- **DESCRIPTION OF THE TASK**:
The records below must be copied in full; omit the images.
#####
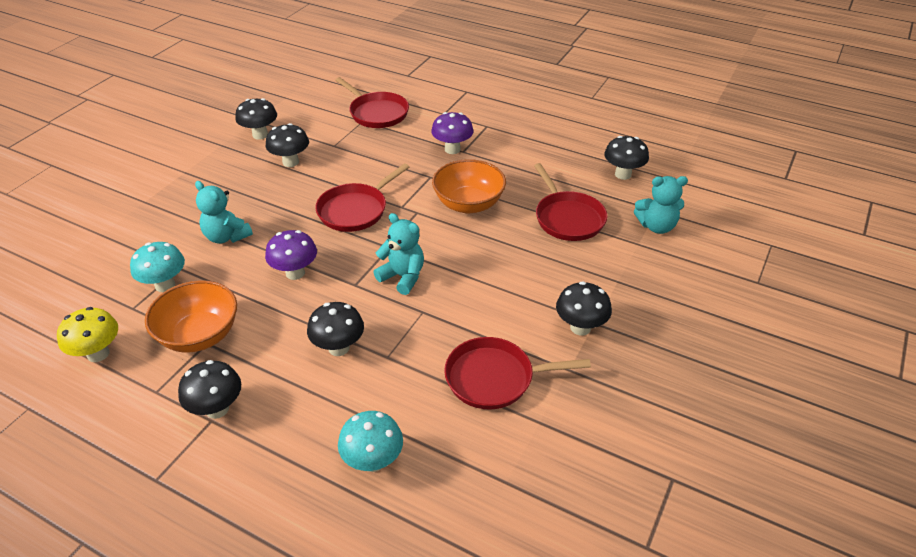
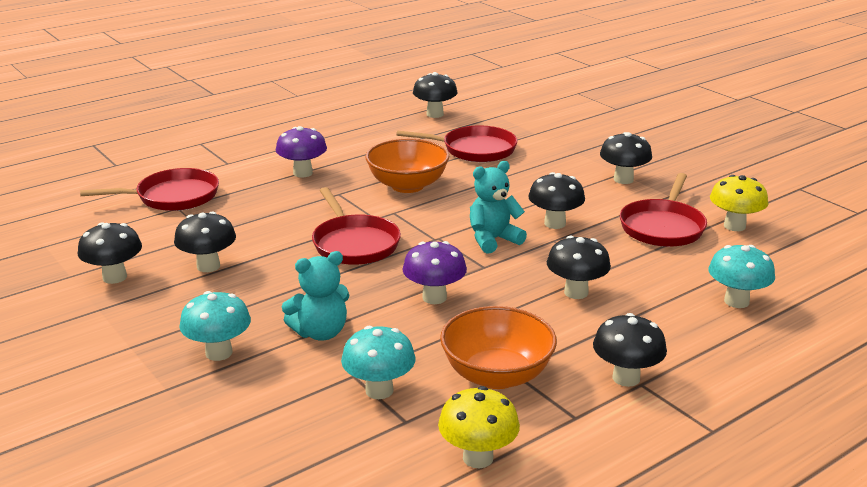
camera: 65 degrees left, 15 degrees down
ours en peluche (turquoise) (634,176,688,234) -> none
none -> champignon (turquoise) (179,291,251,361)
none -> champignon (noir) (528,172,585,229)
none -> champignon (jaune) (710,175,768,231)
#####
- **TASK OUTPUT**:
camera: 65 degrees left, 15 degrees down
ours en peluche (turquoise) (634,176,688,234) -> none
none -> champignon (turquoise) (179,291,251,361)
none -> champignon (noir) (528,172,585,229)
none -> champignon (jaune) (710,175,768,231)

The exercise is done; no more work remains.